SOURCE DATA:
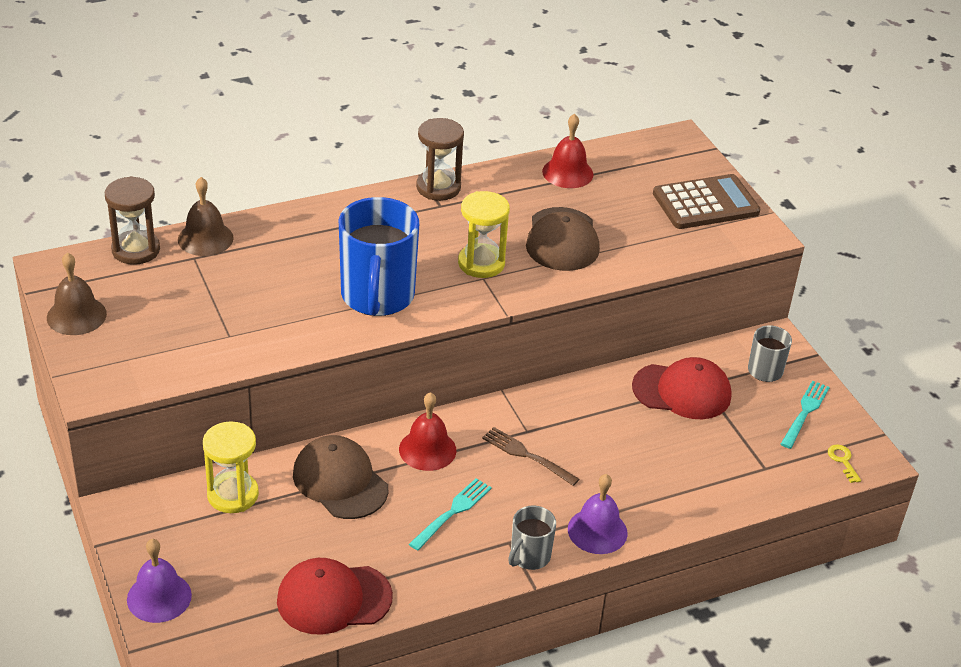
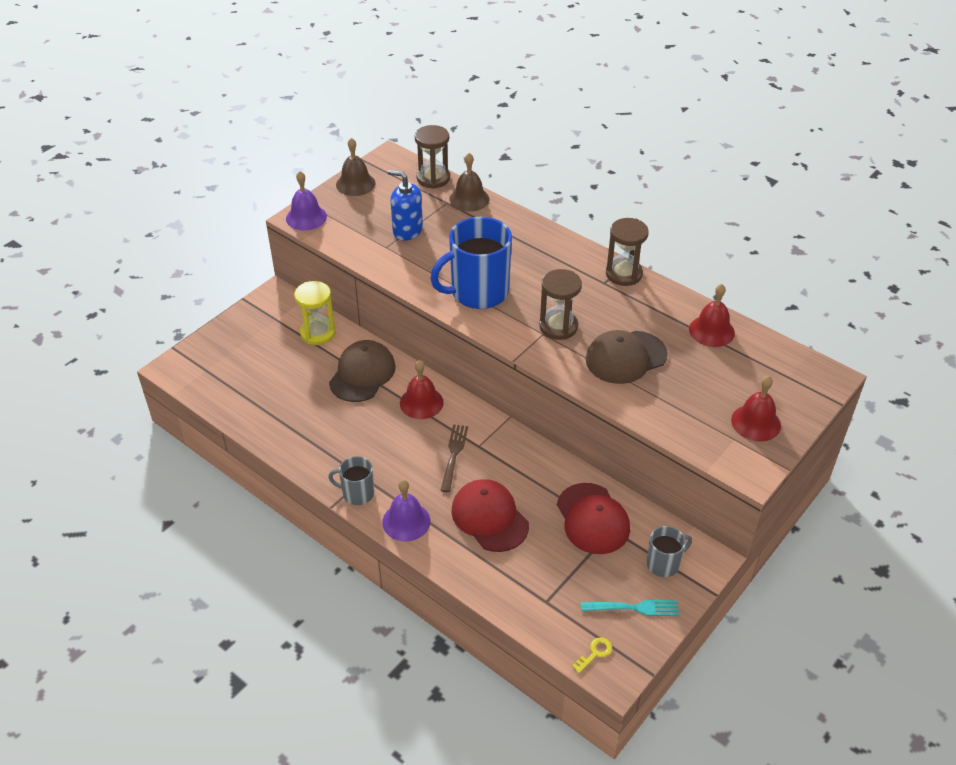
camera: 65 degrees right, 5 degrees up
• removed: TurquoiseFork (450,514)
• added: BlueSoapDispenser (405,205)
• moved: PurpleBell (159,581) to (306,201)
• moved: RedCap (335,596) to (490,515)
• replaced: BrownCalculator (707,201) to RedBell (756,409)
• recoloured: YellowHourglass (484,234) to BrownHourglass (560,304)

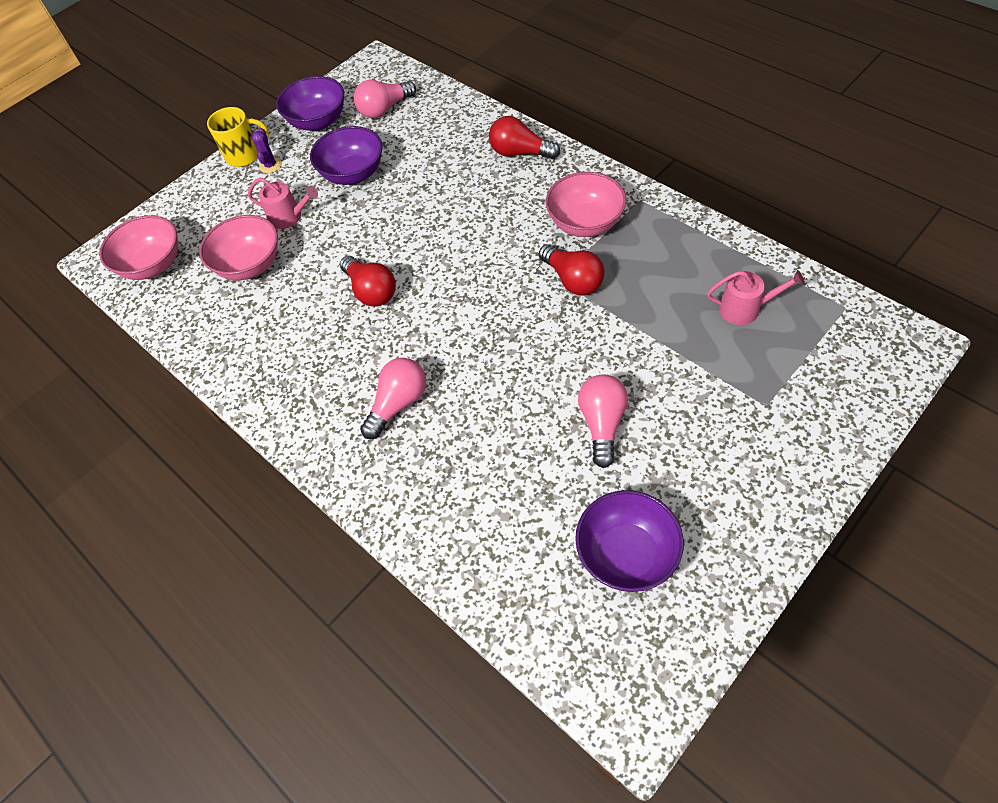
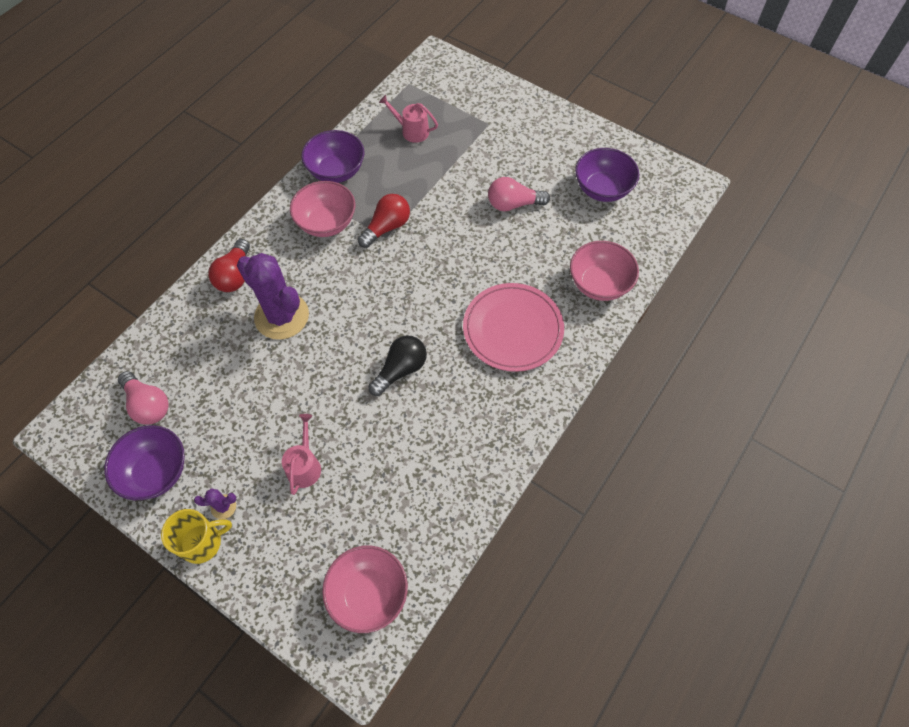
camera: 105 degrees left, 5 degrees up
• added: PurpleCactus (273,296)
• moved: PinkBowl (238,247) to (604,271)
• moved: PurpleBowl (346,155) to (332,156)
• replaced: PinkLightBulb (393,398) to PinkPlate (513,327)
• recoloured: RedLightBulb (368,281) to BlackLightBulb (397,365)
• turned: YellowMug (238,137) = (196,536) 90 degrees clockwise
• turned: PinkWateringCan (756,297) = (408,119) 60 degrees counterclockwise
==
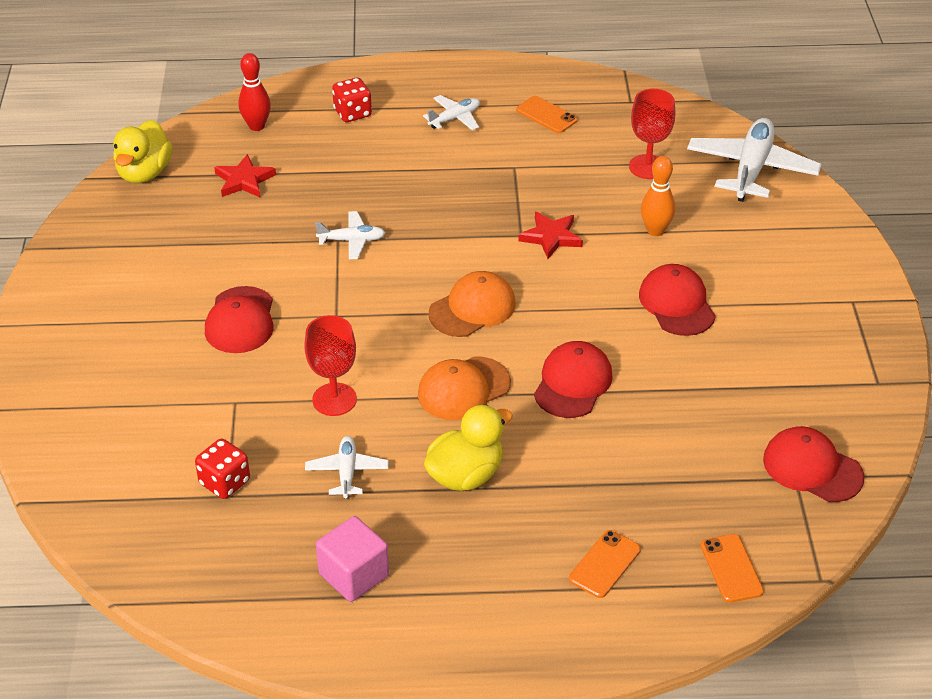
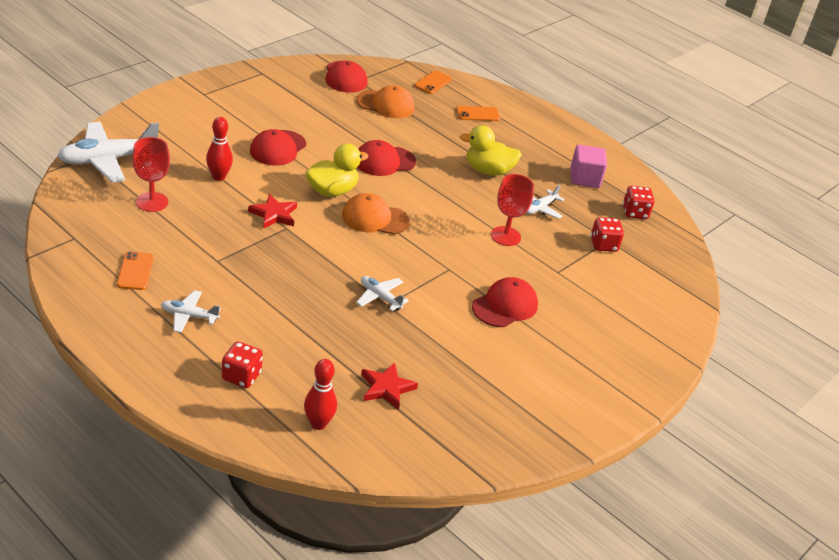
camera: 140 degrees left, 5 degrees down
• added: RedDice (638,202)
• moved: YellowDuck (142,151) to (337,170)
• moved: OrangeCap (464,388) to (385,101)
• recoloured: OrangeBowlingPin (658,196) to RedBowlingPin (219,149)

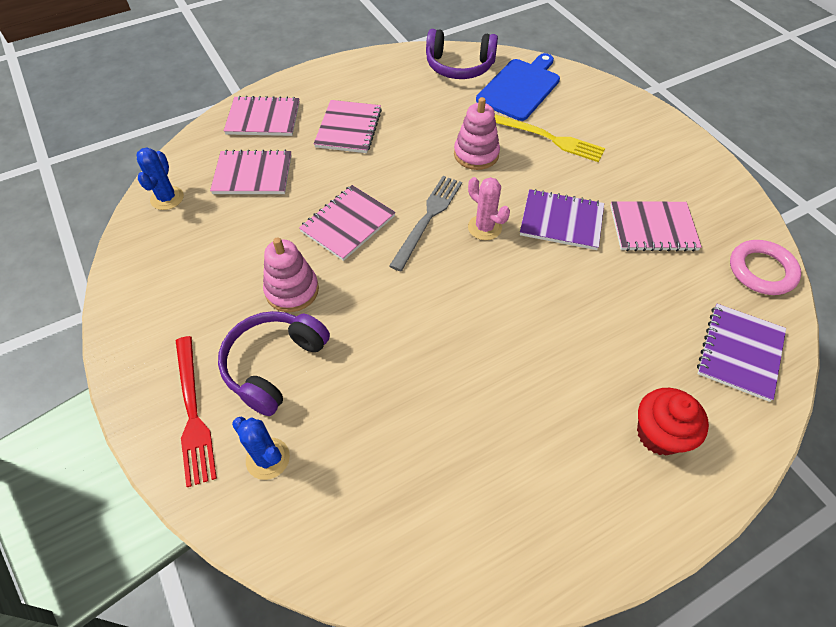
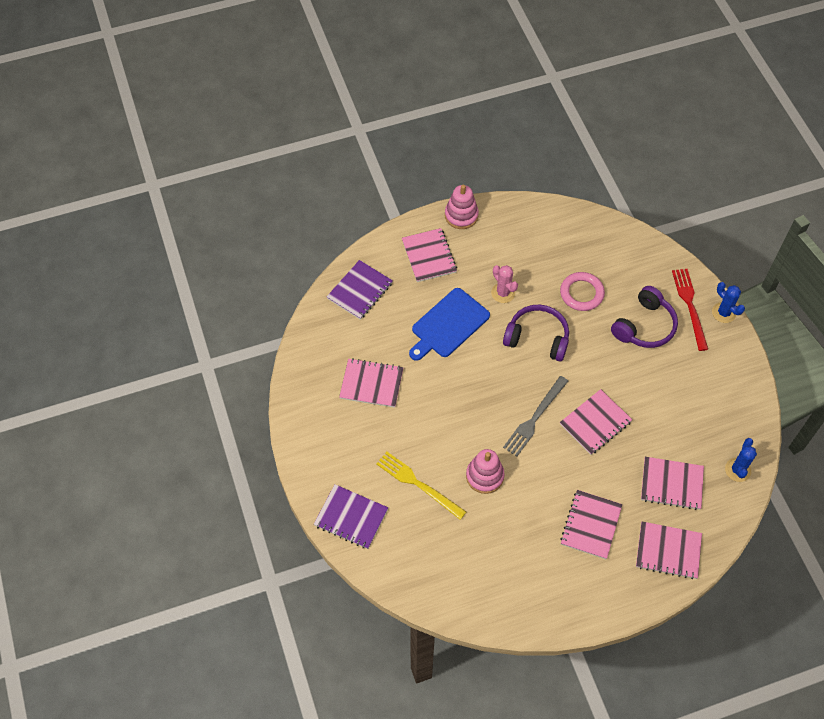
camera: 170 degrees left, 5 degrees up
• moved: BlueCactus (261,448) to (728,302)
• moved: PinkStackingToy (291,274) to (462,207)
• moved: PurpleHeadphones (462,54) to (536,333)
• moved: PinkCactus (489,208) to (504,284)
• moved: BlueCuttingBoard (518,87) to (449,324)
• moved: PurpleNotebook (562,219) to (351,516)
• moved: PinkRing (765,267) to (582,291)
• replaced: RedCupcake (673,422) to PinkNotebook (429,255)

PROBLEM DETAILS: The entries above hold a line with "camera: 65 degrees right, 5 degrees up" and a later line with "to RedBell (756,409)". Write out exactly those lines and all lines between, nothing more.

YOUR SOLUTION:
camera: 65 degrees right, 5 degrees up
• removed: TurquoiseFork (450,514)
• added: BlueSoapDispenser (405,205)
• moved: PurpleBell (159,581) to (306,201)
• moved: RedCap (335,596) to (490,515)
• replaced: BrownCalculator (707,201) to RedBell (756,409)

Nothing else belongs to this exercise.